* **EXERCISE GOAL**
The response should consist of every record, reproduced exactly.

* **DATA TO PROCESS**

########

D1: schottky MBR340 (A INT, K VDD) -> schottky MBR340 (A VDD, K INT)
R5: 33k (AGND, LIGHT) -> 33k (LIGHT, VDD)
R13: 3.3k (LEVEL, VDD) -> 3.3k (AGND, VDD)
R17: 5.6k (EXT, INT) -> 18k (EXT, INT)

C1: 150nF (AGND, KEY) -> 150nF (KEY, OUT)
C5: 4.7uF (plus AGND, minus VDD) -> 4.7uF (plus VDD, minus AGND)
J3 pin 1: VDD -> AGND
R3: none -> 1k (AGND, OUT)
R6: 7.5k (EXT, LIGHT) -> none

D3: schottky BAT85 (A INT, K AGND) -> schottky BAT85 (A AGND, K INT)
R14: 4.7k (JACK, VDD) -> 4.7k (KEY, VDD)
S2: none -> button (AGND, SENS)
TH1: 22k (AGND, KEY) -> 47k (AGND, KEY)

########

* **ANSWER BOX**
D1: schottky MBR340 (A INT, K VDD) -> schottky MBR340 (A VDD, K INT)
R5: 33k (AGND, LIGHT) -> 33k (LIGHT, VDD)
R13: 3.3k (LEVEL, VDD) -> 3.3k (AGND, VDD)
R17: 5.6k (EXT, INT) -> 18k (EXT, INT)

C1: 150nF (AGND, KEY) -> 150nF (KEY, OUT)
C5: 4.7uF (plus AGND, minus VDD) -> 4.7uF (plus VDD, minus AGND)
J3 pin 1: VDD -> AGND
R3: none -> 1k (AGND, OUT)
R6: 7.5k (EXT, LIGHT) -> none

D3: schottky BAT85 (A INT, K AGND) -> schottky BAT85 (A AGND, K INT)
R14: 4.7k (JACK, VDD) -> 4.7k (KEY, VDD)
S2: none -> button (AGND, SENS)
TH1: 22k (AGND, KEY) -> 47k (AGND, KEY)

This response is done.